Task description:
Reproduce every line of the data below word for word, with the same spacing and line breaks.

Records shown:
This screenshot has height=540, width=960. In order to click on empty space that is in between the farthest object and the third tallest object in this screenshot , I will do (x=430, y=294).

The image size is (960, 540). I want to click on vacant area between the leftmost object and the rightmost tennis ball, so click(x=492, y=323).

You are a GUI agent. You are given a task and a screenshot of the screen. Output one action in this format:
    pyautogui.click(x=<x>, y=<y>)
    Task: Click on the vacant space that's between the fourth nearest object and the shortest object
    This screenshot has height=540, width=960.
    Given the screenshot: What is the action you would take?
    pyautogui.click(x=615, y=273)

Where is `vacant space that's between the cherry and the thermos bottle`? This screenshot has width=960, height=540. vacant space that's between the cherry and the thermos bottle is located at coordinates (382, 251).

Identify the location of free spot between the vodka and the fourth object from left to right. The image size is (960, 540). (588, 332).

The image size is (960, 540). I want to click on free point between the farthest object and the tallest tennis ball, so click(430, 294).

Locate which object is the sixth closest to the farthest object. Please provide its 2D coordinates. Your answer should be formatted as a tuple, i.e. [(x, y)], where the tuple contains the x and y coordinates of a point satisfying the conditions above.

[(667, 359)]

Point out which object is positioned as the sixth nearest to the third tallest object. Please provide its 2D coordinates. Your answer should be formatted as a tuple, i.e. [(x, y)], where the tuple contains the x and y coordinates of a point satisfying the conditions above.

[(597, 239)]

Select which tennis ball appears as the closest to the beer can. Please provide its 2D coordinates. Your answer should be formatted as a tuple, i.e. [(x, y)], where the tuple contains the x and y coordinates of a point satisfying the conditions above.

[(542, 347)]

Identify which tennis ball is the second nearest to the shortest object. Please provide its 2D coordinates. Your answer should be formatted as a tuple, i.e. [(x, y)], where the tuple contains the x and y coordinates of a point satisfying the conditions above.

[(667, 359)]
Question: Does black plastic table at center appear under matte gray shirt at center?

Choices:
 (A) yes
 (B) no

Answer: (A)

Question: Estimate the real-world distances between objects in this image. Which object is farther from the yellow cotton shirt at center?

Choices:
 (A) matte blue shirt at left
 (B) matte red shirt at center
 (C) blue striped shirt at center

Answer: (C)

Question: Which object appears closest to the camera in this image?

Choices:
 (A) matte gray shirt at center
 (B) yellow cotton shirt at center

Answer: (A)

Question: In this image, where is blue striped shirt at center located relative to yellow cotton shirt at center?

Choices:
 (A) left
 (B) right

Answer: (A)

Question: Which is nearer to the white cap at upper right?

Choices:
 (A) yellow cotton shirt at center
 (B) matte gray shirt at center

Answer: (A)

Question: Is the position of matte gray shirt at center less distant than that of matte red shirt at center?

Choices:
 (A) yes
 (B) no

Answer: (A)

Task solution:
This screenshot has height=540, width=960. In order to click on empty space that is in between the farthest object and the third tallest object in this screenshot , I will do (x=430, y=294).

The image size is (960, 540). I want to click on vacant area between the leftmost object and the rightmost tennis ball, so click(x=492, y=323).

You are a GUI agent. You are given a task and a screenshot of the screen. Output one action in this format:
    pyautogui.click(x=<x>, y=<y>)
    Task: Click on the vacant space that's between the fourth nearest object and the shortest object
    This screenshot has height=540, width=960.
    Given the screenshot: What is the action you would take?
    pyautogui.click(x=615, y=273)

Where is `vacant space that's between the cherry and the thermos bottle`? This screenshot has width=960, height=540. vacant space that's between the cherry and the thermos bottle is located at coordinates (382, 251).

Identify the location of free spot between the vodka and the fourth object from left to right. The image size is (960, 540). (588, 332).

The image size is (960, 540). I want to click on free point between the farthest object and the tallest tennis ball, so click(430, 294).

Locate which object is the sixth closest to the farthest object. Please provide its 2D coordinates. Your answer should be formatted as a tuple, i.e. [(x, y)], where the tuple contains the x and y coordinates of a point satisfying the conditions above.

[(667, 359)]

Point out which object is positioned as the sixth nearest to the third tallest object. Please provide its 2D coordinates. Your answer should be formatted as a tuple, i.e. [(x, y)], where the tuple contains the x and y coordinates of a point satisfying the conditions above.

[(597, 239)]

Select which tennis ball appears as the closest to the beer can. Please provide its 2D coordinates. Your answer should be formatted as a tuple, i.e. [(x, y)], where the tuple contains the x and y coordinates of a point satisfying the conditions above.

[(542, 347)]

Identify which tennis ball is the second nearest to the shortest object. Please provide its 2D coordinates. Your answer should be formatted as a tuple, i.e. [(x, y)], where the tuple contains the x and y coordinates of a point satisfying the conditions above.

[(667, 359)]
Question: Does black plastic table at center appear under matte gray shirt at center?

Choices:
 (A) yes
 (B) no

Answer: (A)

Question: Estimate the real-world distances between objects in this image. Which object is farther from the yellow cotton shirt at center?

Choices:
 (A) matte blue shirt at left
 (B) matte red shirt at center
 (C) blue striped shirt at center

Answer: (C)

Question: Which object appears closest to the camera in this image?

Choices:
 (A) matte gray shirt at center
 (B) yellow cotton shirt at center

Answer: (A)

Question: In this image, where is blue striped shirt at center located relative to yellow cotton shirt at center?

Choices:
 (A) left
 (B) right

Answer: (A)

Question: Which is nearer to the white cap at upper right?

Choices:
 (A) yellow cotton shirt at center
 (B) matte gray shirt at center

Answer: (A)

Question: Is the position of matte gray shirt at center less distant than that of matte red shirt at center?

Choices:
 (A) yes
 (B) no

Answer: (A)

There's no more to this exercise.